--- Material provided Enclosed Below ---

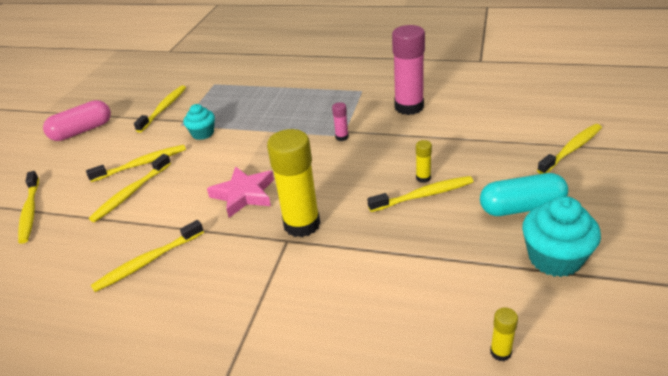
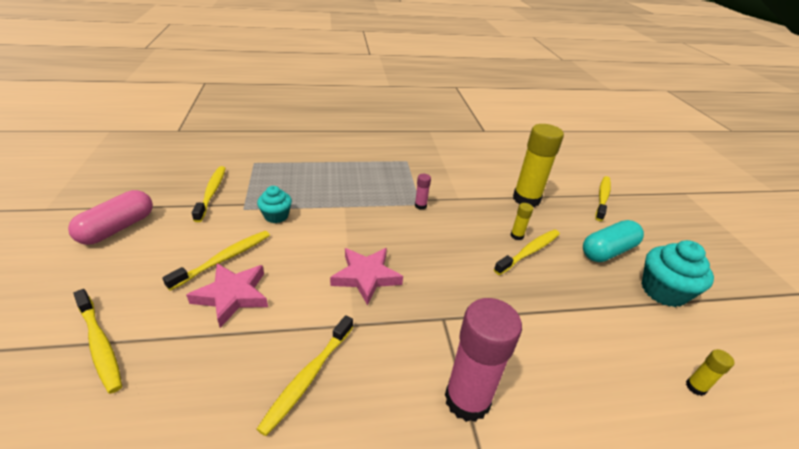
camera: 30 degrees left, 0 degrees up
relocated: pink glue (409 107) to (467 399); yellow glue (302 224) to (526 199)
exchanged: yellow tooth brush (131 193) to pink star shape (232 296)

--- End of Enclosed Material provided ---

▸ **Task instructions**: Return the listing above unaltered, omitting its pictures.

▸ **Response for this exercise**:
camera: 30 degrees left, 0 degrees up
relocated: pink glue (409 107) to (467 399); yellow glue (302 224) to (526 199)
exchanged: yellow tooth brush (131 193) to pink star shape (232 296)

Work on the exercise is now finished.